→ **Supplied data**:
◆ ◆ ◆ ◆ ◆ ◆ ◆

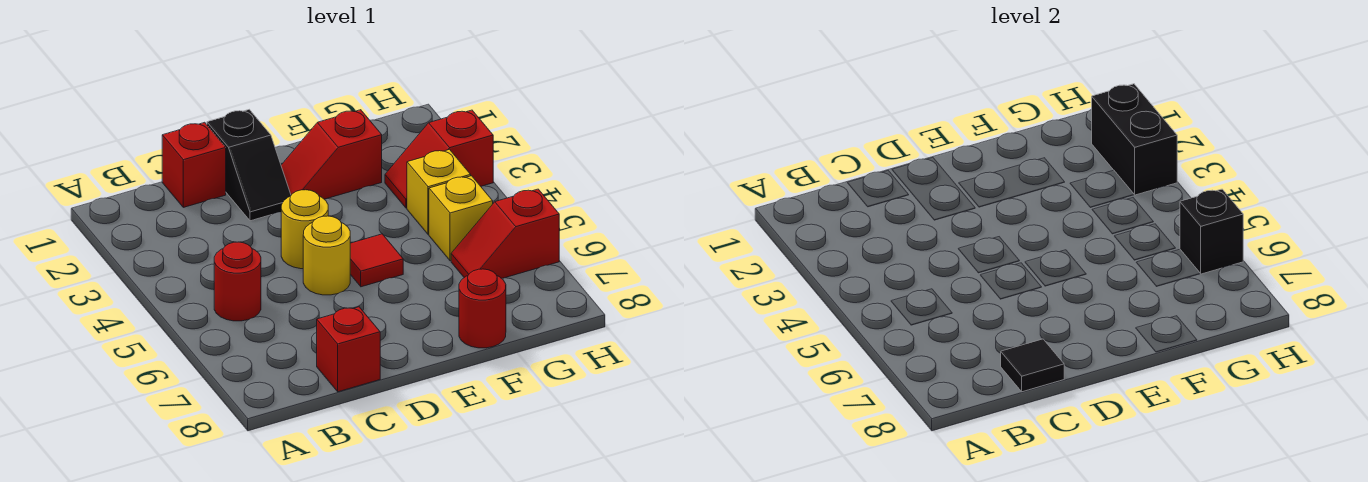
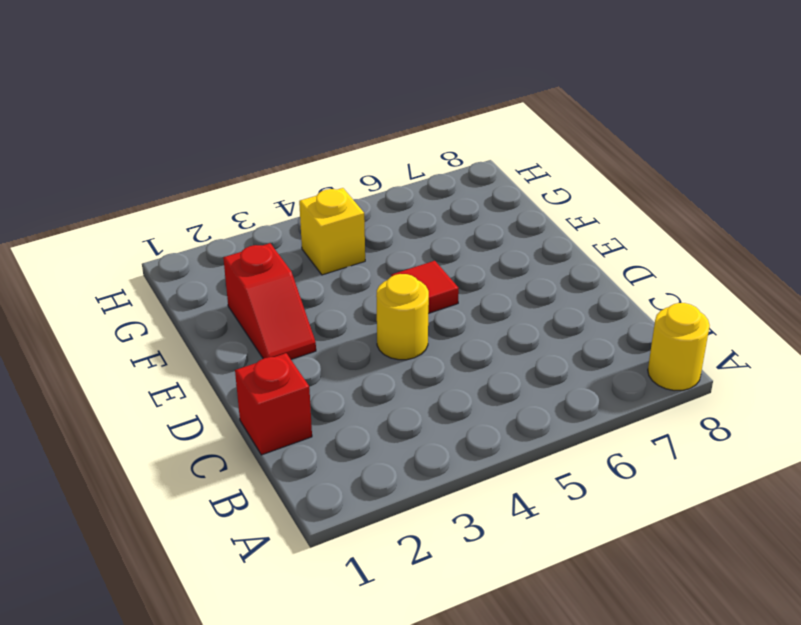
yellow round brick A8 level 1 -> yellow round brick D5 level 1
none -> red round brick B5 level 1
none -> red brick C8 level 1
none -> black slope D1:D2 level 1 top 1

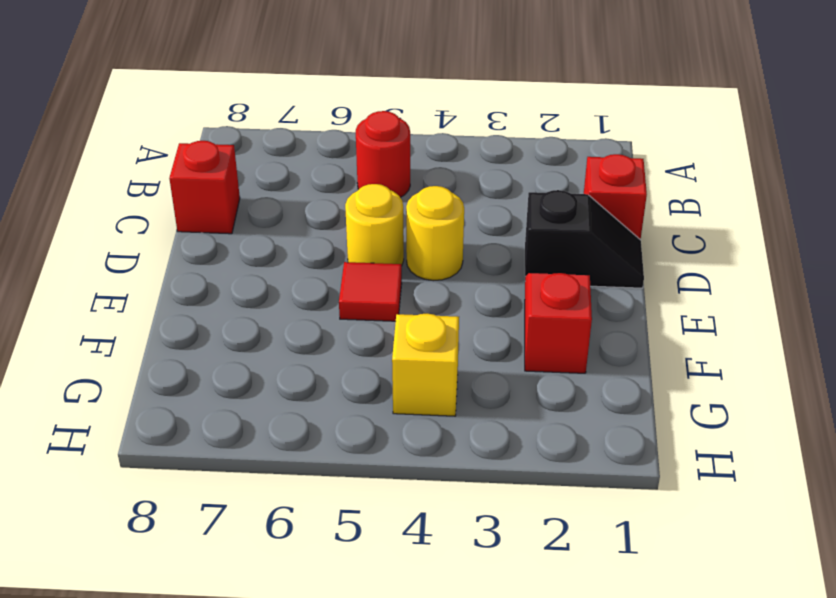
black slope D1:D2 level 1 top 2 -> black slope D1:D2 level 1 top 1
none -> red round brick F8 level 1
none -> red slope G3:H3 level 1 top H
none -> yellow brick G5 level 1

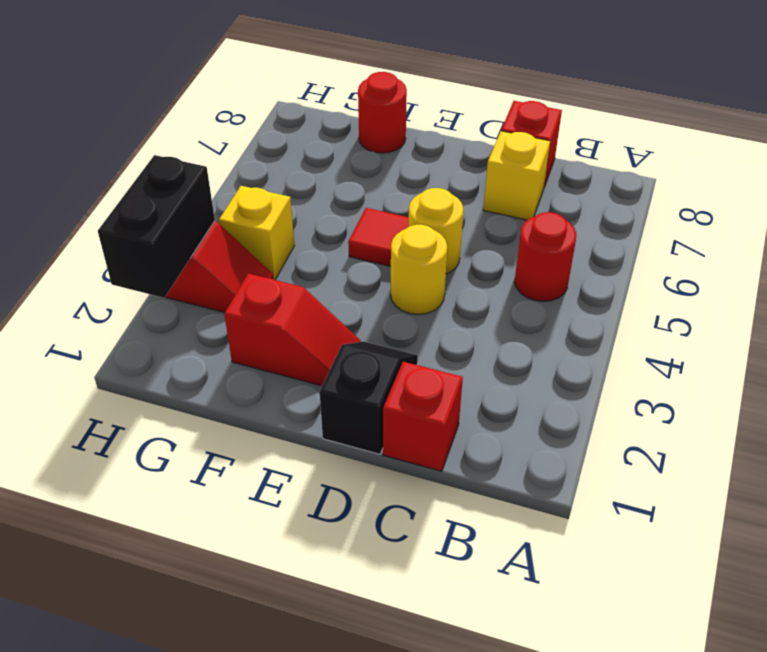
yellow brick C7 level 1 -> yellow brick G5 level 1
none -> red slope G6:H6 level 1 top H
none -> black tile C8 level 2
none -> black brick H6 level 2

◆ ◆ ◆ ◆ ◆ ◆ ◆

→ **Problem details**: Please return, exactly as written, the lines from the first line of the records above through the line containing "yellow brick C7", both included, leaving out any pictures.

→ **Response**:
yellow round brick A8 level 1 -> yellow round brick D5 level 1
none -> red round brick B5 level 1
none -> red brick C8 level 1
none -> black slope D1:D2 level 1 top 1

black slope D1:D2 level 1 top 2 -> black slope D1:D2 level 1 top 1
none -> red round brick F8 level 1
none -> red slope G3:H3 level 1 top H
none -> yellow brick G5 level 1

yellow brick C7 level 1 -> yellow brick G5 level 1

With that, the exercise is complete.